Segment Start: MATERIAL SHOWN

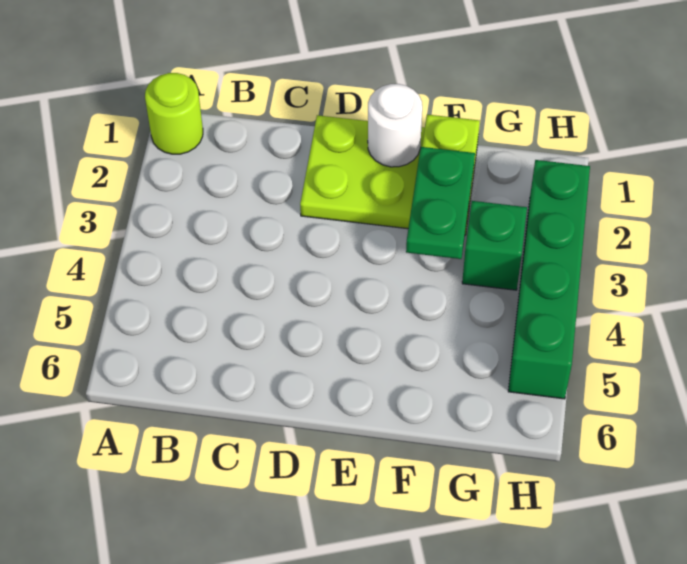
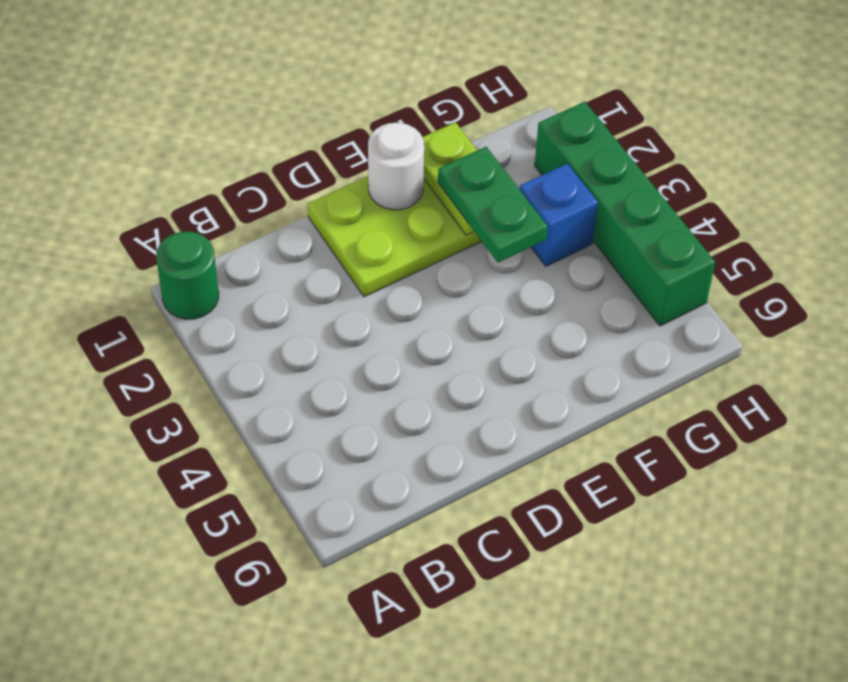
lime round brick A1 level 1 -> green round brick A1 level 1
green brick G3 level 1 -> blue brick G3 level 1

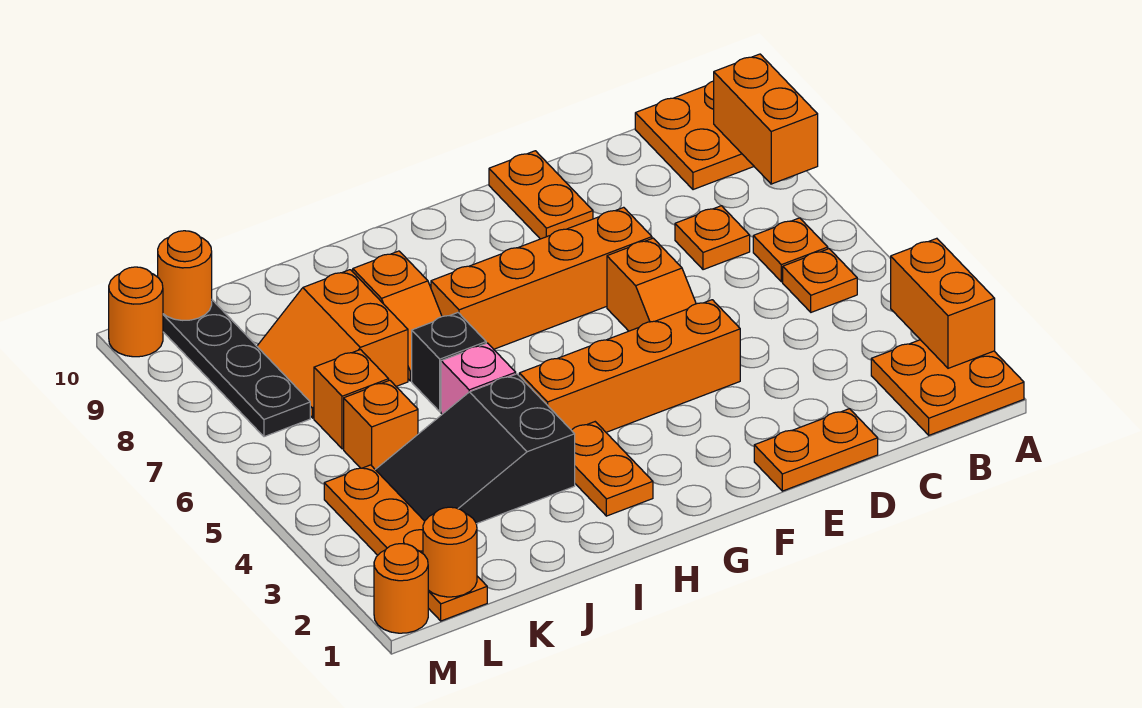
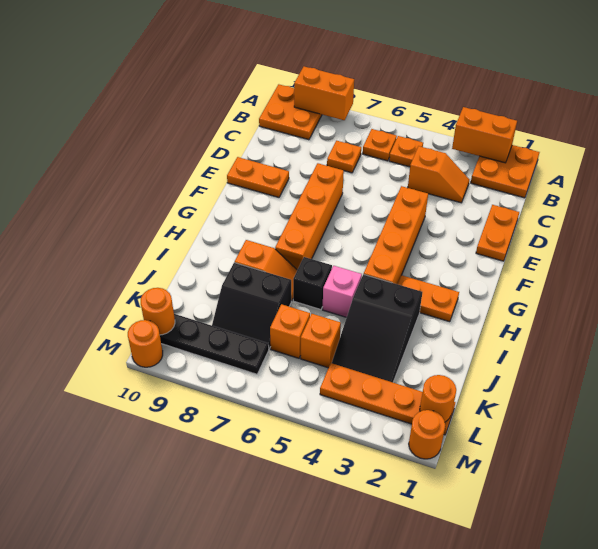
orange slope E5:E6 level 1 top 6 -> orange slope C3:C4 level 1 top 4
orange slope J7:K8 level 1 top J -> black slope J7:K8 level 1 top J

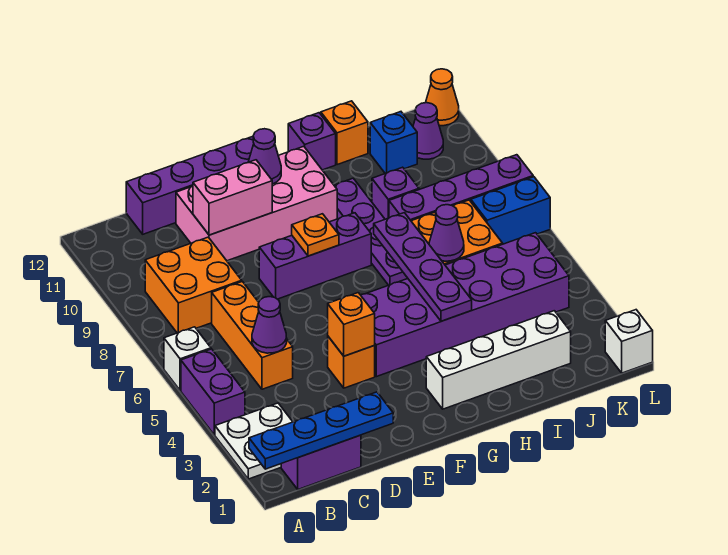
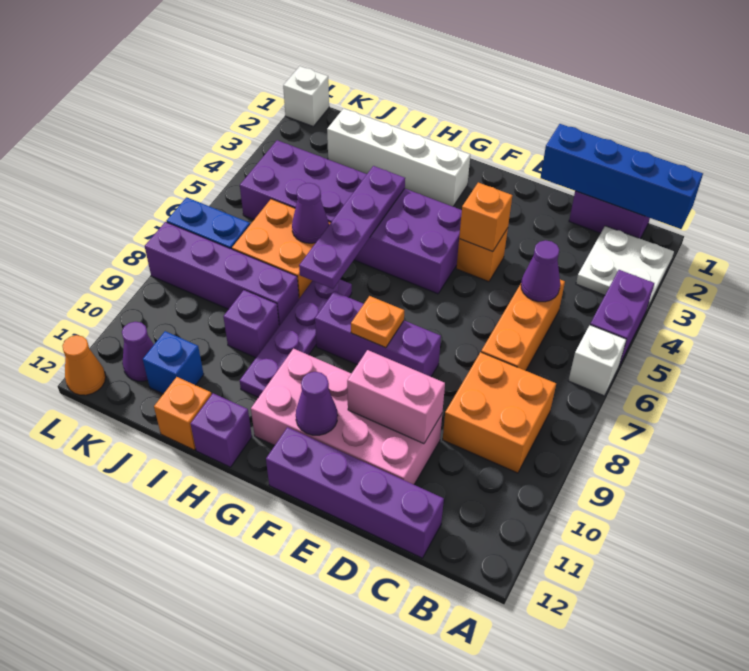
blue plate A1:D1 level 2 -> blue brick A1:D1 level 2

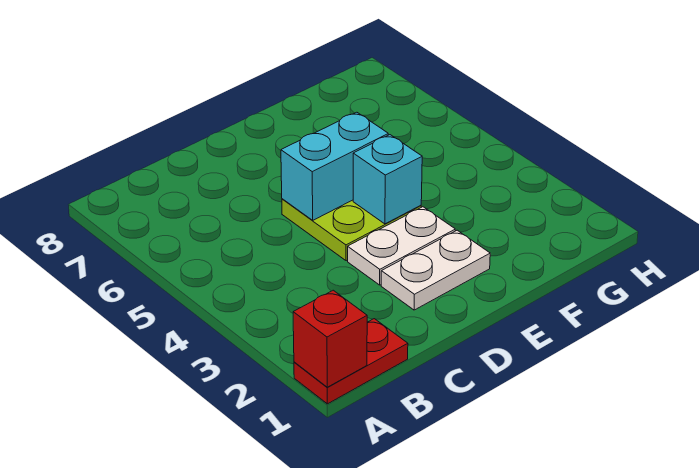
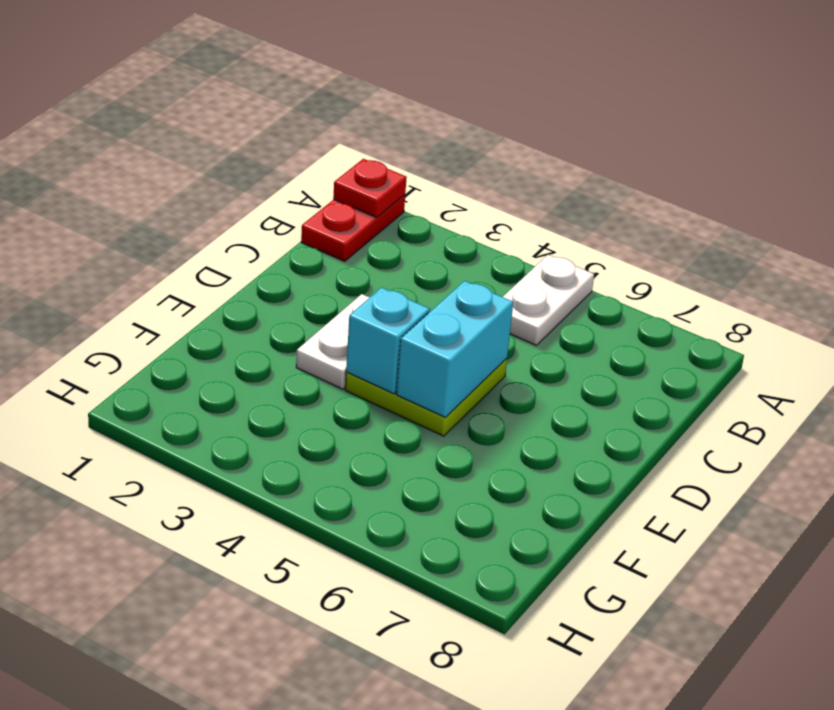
red brick A1 level 2 -> red plate A1 level 2
white plate D2:E2 level 1 -> white plate A5:B5 level 1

Segment End: MATERIAL SHOWN

YOUR ASSIGNMENT: Would you copy out all the data exactly, without the images?

RESPONSE:
lime round brick A1 level 1 -> green round brick A1 level 1
green brick G3 level 1 -> blue brick G3 level 1

orange slope E5:E6 level 1 top 6 -> orange slope C3:C4 level 1 top 4
orange slope J7:K8 level 1 top J -> black slope J7:K8 level 1 top J

blue plate A1:D1 level 2 -> blue brick A1:D1 level 2

red brick A1 level 2 -> red plate A1 level 2
white plate D2:E2 level 1 -> white plate A5:B5 level 1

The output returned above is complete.